- EXERCISE INSTRUCTIONS -
Without any of their pictures, return all of the records exactly.

Image change detection data
----------------------------------------

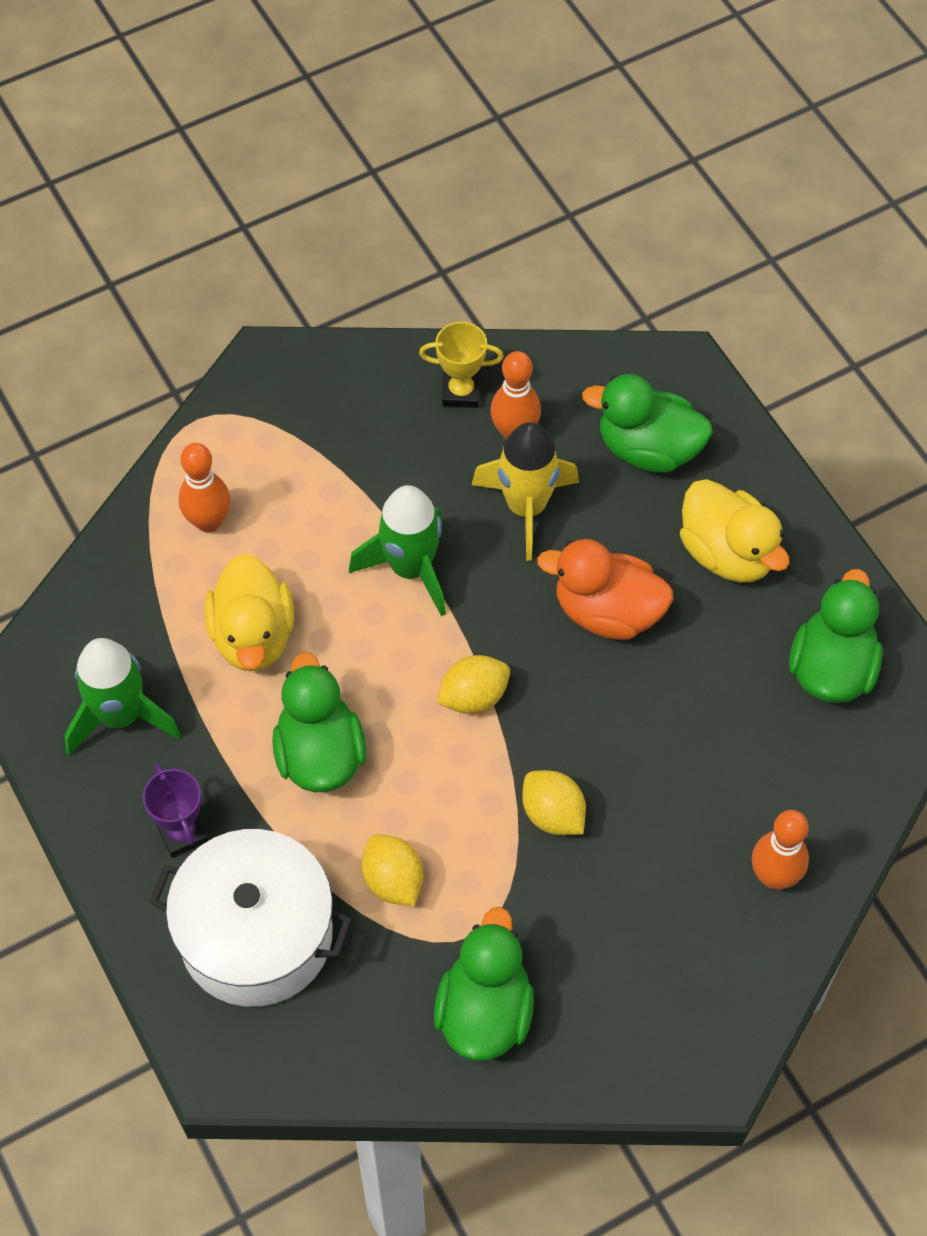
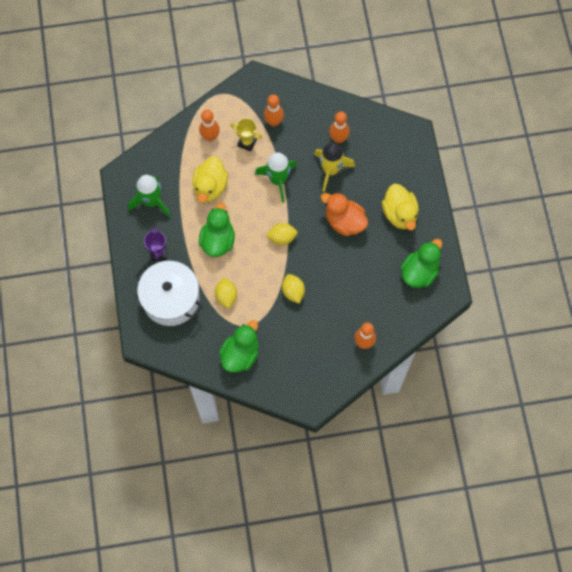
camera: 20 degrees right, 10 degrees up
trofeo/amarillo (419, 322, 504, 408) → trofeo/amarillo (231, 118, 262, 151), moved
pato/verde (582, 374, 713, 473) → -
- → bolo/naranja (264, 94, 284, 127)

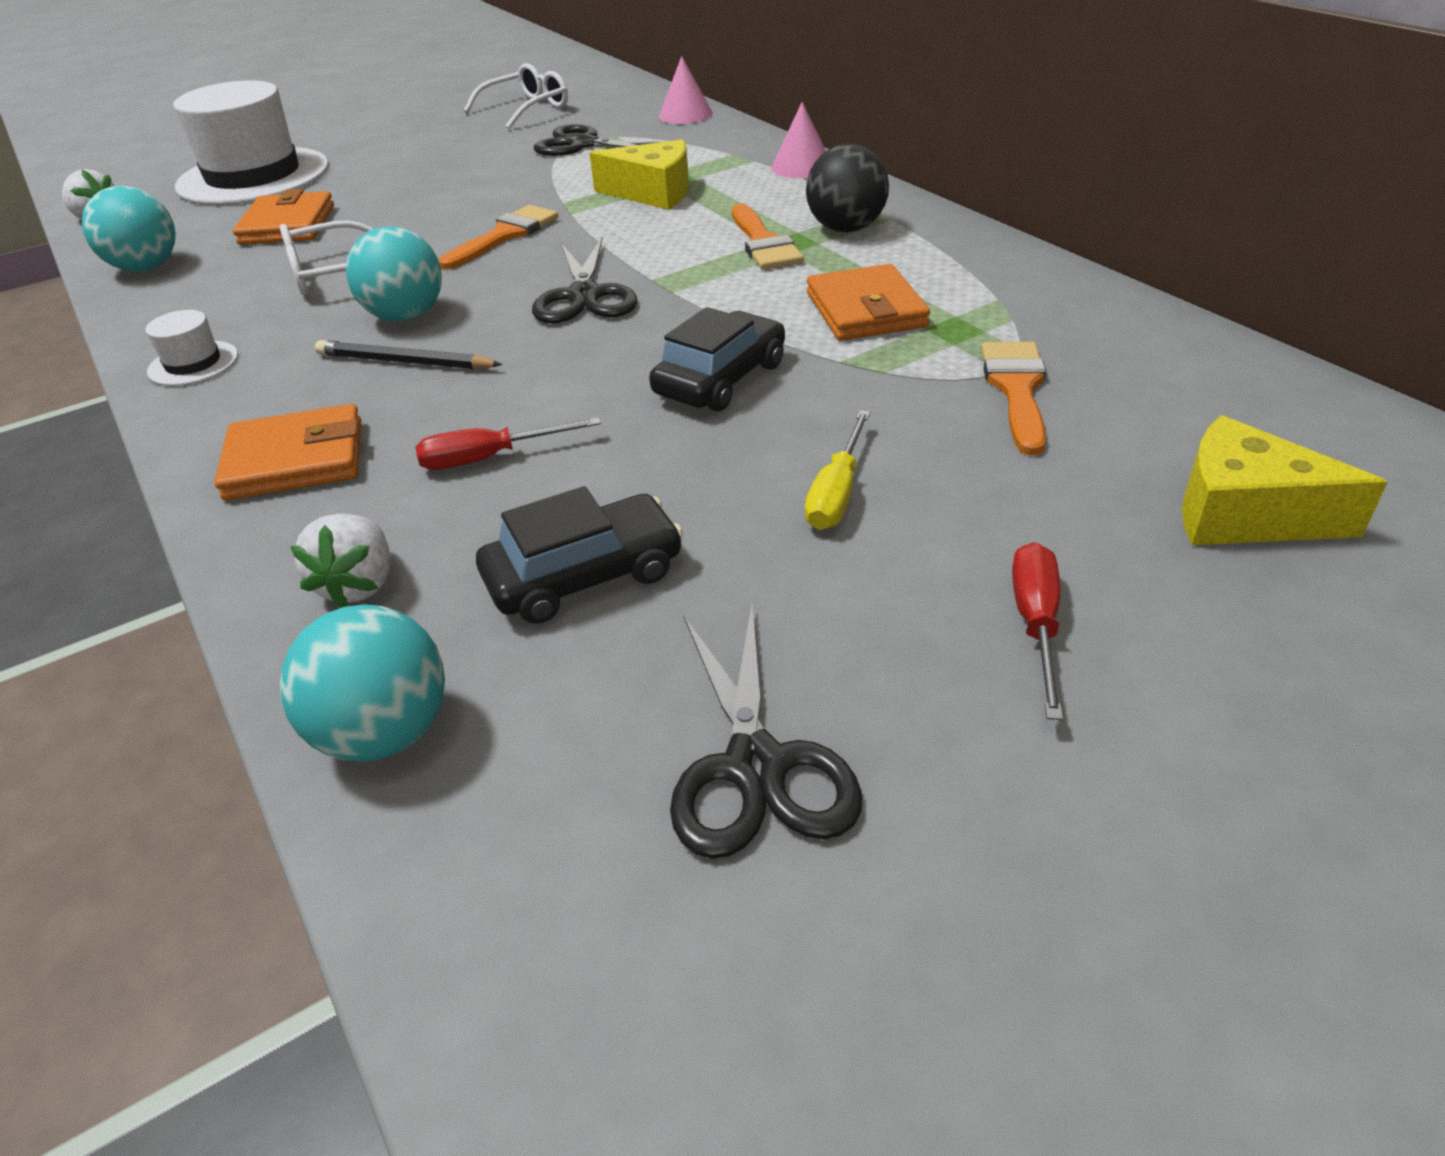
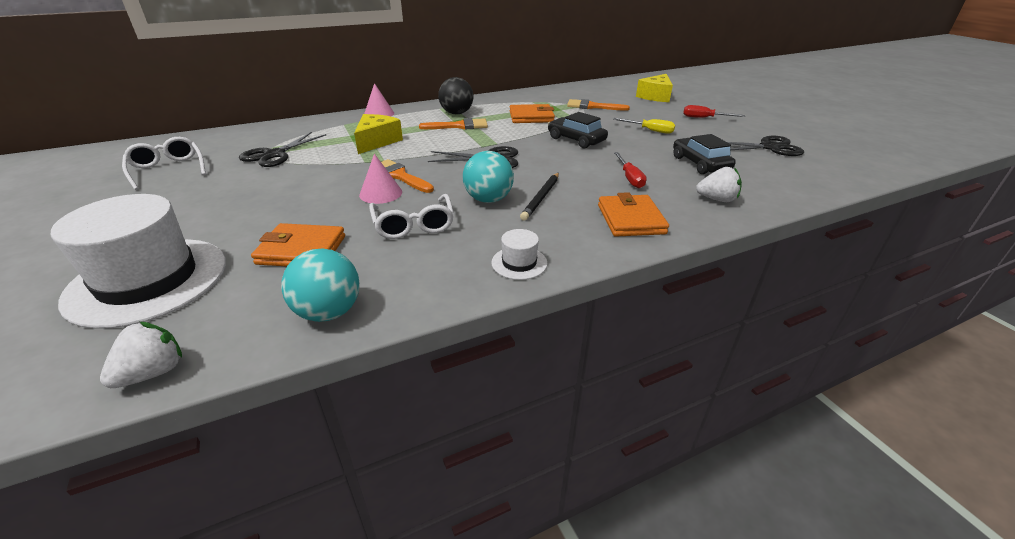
camera: 85 degrees left, 5 degrees down
pelota/turquesa (280, 604, 445, 762) → -
cono/rosa (659, 56, 713, 124) → cono/rosa (359, 154, 402, 204), moved

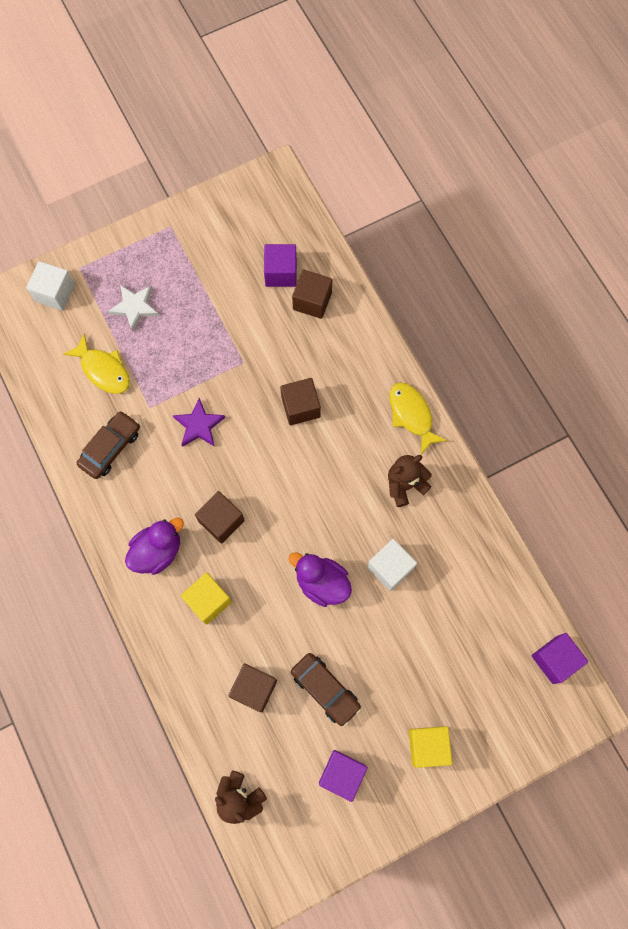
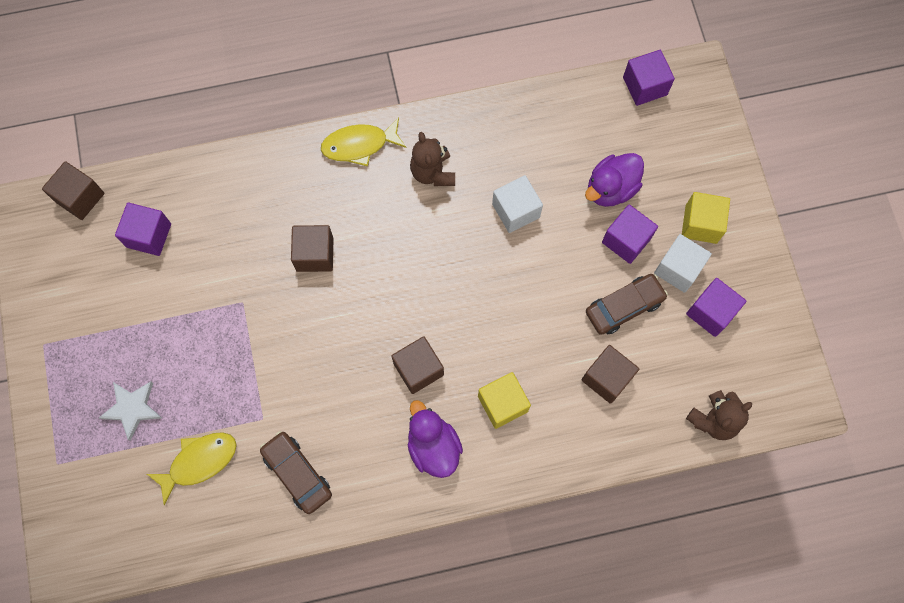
camera: 75 degrees left, 0 degrees up
cubo/blanco (26, 261, 75, 311) → cubo/blanco (654, 234, 712, 293), moved
estrella/morado (173, 398, 225, 447) → -
pato/morado (289, 553, 352, 607) → pato/morado (585, 153, 644, 207), moved
cubo/marrón (292, 269, 332, 319) → cubo/marrón (42, 161, 104, 220), moved
- → cubo/morado (602, 205, 658, 264)

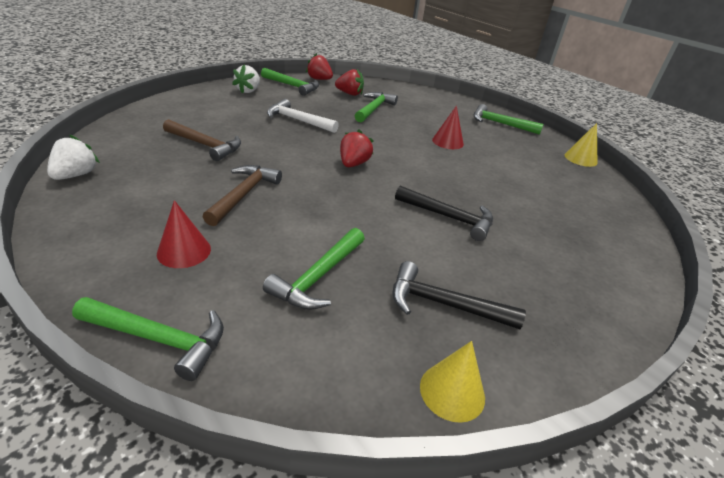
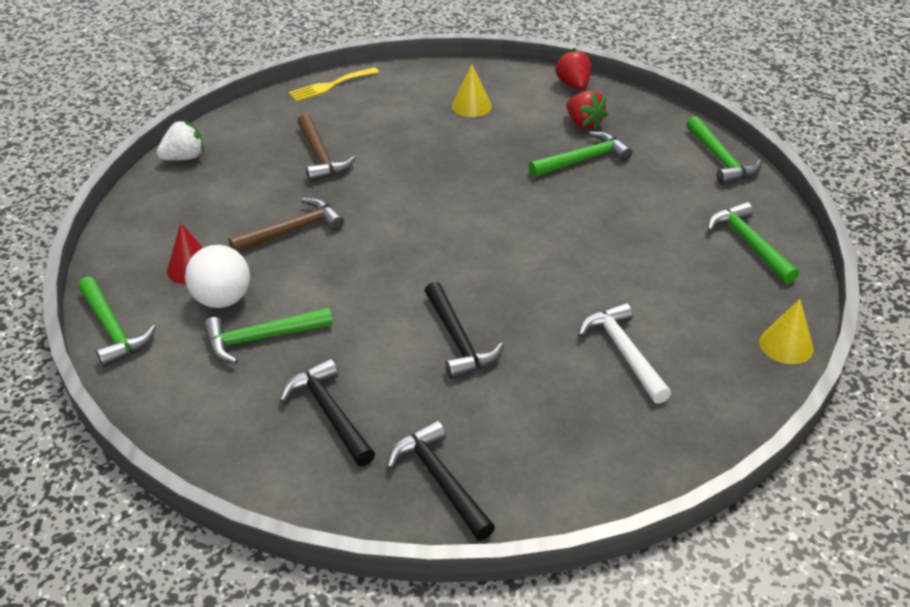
camera: 45 degrees right, 5 degrees up
fresa/blanco (232, 64, 260, 94) → -
martillo/verde (261, 68, 319, 96) → martillo/verde (686, 116, 762, 185), moved
martillo/blanco (267, 99, 339, 133) → martillo/blanco (578, 303, 671, 404), moved
fresa/rojo (340, 129, 374, 167) → -
cono/amarillo (420, 341, 485, 423) → cono/amarillo (452, 64, 492, 117), moved
cono/rojo (432, 106, 464, 149) → -
- → pelota/blanco (185, 245, 250, 308)
- → tenedor/amarillo (289, 67, 379, 102)
- → martillo/negro (387, 420, 495, 540)

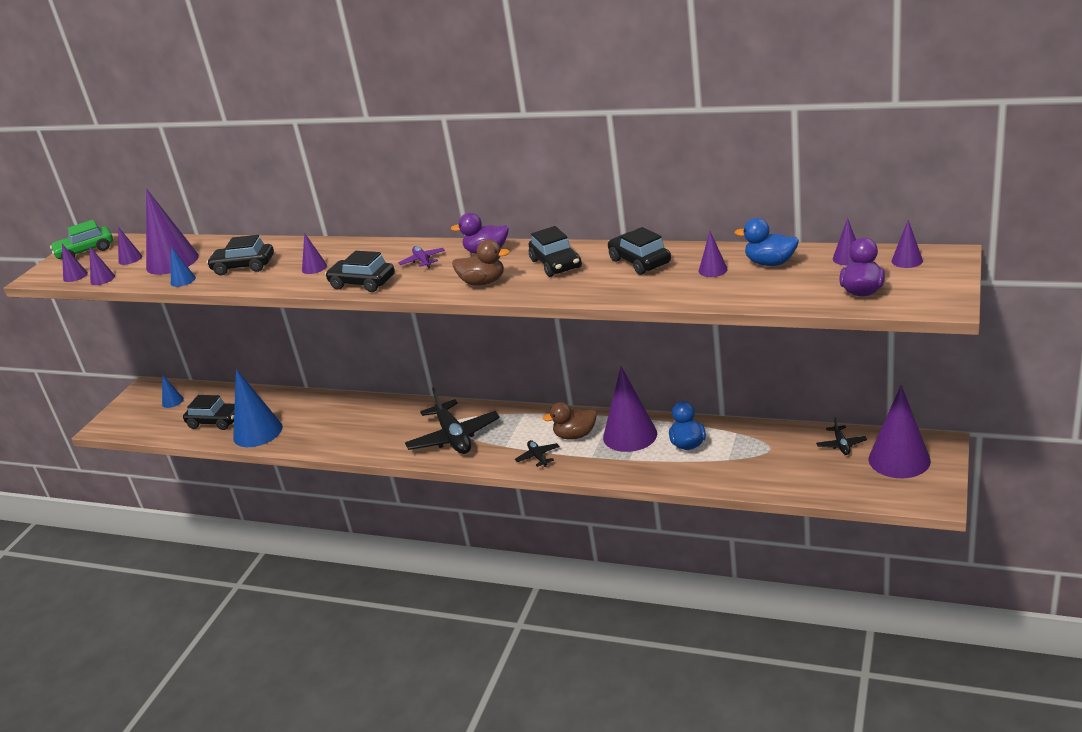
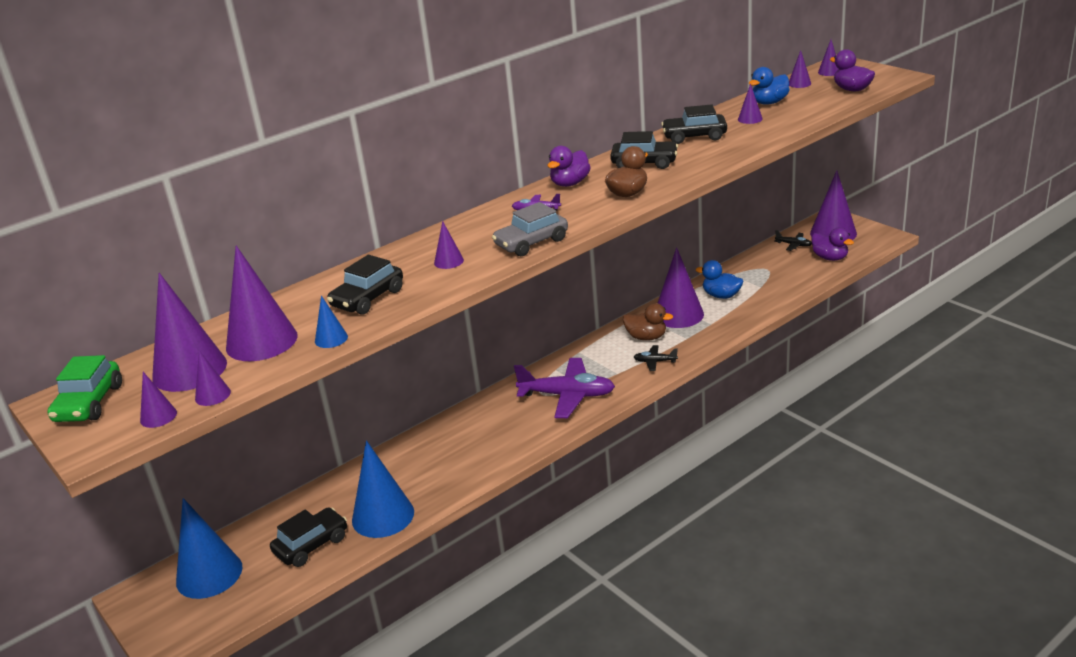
camera: 60 degrees left, 0 degrees up
cono/morado (118, 227, 142, 265) → cono/morado (152, 273, 227, 392), x2.17
cono/azul (162, 374, 184, 408) → cono/azul (176, 498, 242, 599), x2.17
coche/negro (325, 251, 395, 292) → coche/gris (492, 202, 568, 256)
avión/negro (405, 387, 500, 454) → avión/morado (514, 358, 615, 418)
pato/marrón (543, 402, 596, 439) → pato/marrón (623, 303, 673, 341), 90 degrees counterclockwise
- → pato/morado (812, 228, 854, 261)

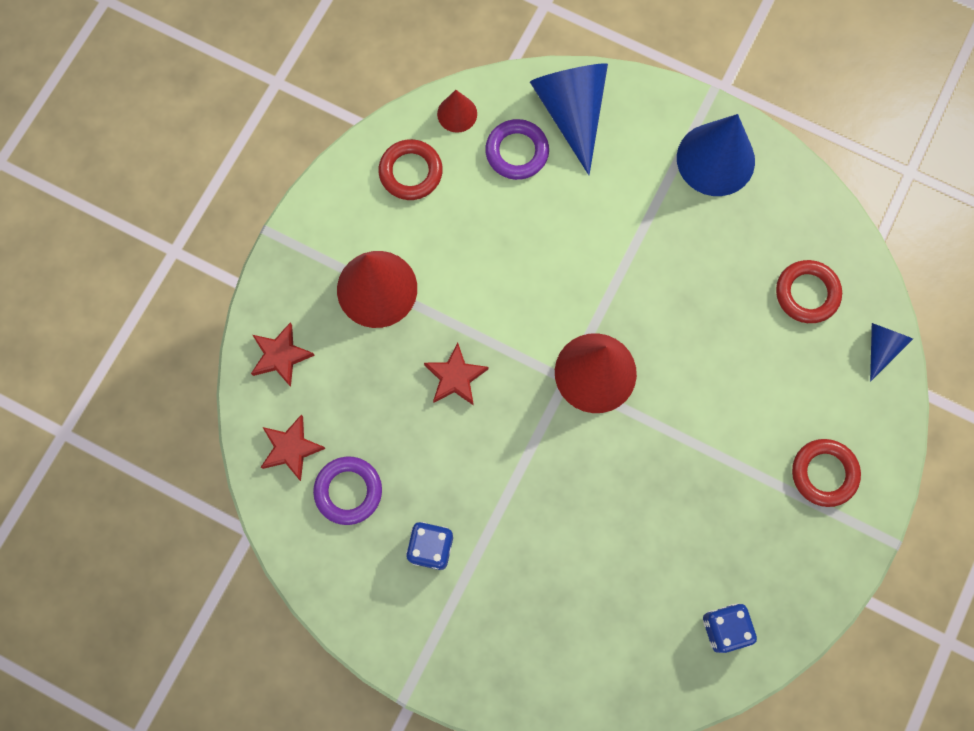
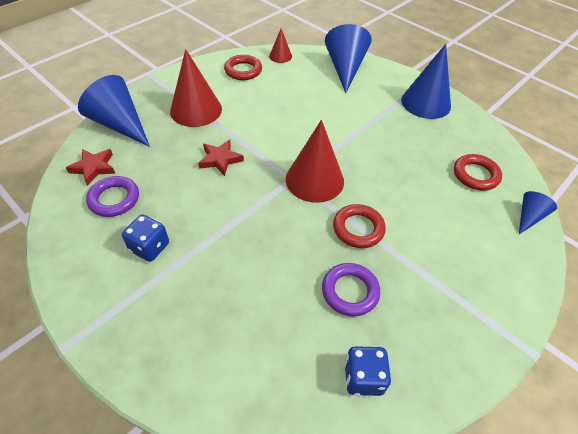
camera: 15 degrees right, 25 degrees down
estrella/rojo (251, 322, 315, 387) → cono/azul (78, 75, 150, 147)
anillo/morado (485, 119, 549, 180) → anillo/morado (322, 263, 380, 317), moved
anillo/rojo (792, 439, 861, 507) → anillo/rojo (333, 204, 386, 248), moved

----------------------------------------

- COMPLETED TASK -
camera: 20 degrees right, 10 degrees up
trofeo/amarillo (419, 322, 504, 408) → trofeo/amarillo (231, 118, 262, 151), moved
pato/verde (582, 374, 713, 473) → -
- → bolo/naranja (264, 94, 284, 127)

camera: 85 degrees left, 5 degrees down
pelota/turquesa (280, 604, 445, 762) → -
cono/rosa (659, 56, 713, 124) → cono/rosa (359, 154, 402, 204), moved

camera: 75 degrees left, 0 degrees up
cubo/blanco (26, 261, 75, 311) → cubo/blanco (654, 234, 712, 293), moved
estrella/morado (173, 398, 225, 447) → -
pato/morado (289, 553, 352, 607) → pato/morado (585, 153, 644, 207), moved
cubo/marrón (292, 269, 332, 319) → cubo/marrón (42, 161, 104, 220), moved
- → cubo/morado (602, 205, 658, 264)

camera: 45 degrees right, 5 degrees up
fresa/blanco (232, 64, 260, 94) → -
martillo/verde (261, 68, 319, 96) → martillo/verde (686, 116, 762, 185), moved
martillo/blanco (267, 99, 339, 133) → martillo/blanco (578, 303, 671, 404), moved
fresa/rojo (340, 129, 374, 167) → -
cono/amarillo (420, 341, 485, 423) → cono/amarillo (452, 64, 492, 117), moved
cono/rojo (432, 106, 464, 149) → -
- → pelota/blanco (185, 245, 250, 308)
- → tenedor/amarillo (289, 67, 379, 102)
- → martillo/negro (387, 420, 495, 540)

camera: 60 degrees left, 0 degrees up
cono/morado (118, 227, 142, 265) → cono/morado (152, 273, 227, 392), x2.17
cono/azul (162, 374, 184, 408) → cono/azul (176, 498, 242, 599), x2.17
coche/negro (325, 251, 395, 292) → coche/gris (492, 202, 568, 256)
avión/negro (405, 387, 500, 454) → avión/morado (514, 358, 615, 418)
pato/marrón (543, 402, 596, 439) → pato/marrón (623, 303, 673, 341), 90 degrees counterclockwise
- → pato/morado (812, 228, 854, 261)

camera: 15 degrees right, 25 degrees down
estrella/rojo (251, 322, 315, 387) → cono/azul (78, 75, 150, 147)
anillo/morado (485, 119, 549, 180) → anillo/morado (322, 263, 380, 317), moved
anillo/rojo (792, 439, 861, 507) → anillo/rojo (333, 204, 386, 248), moved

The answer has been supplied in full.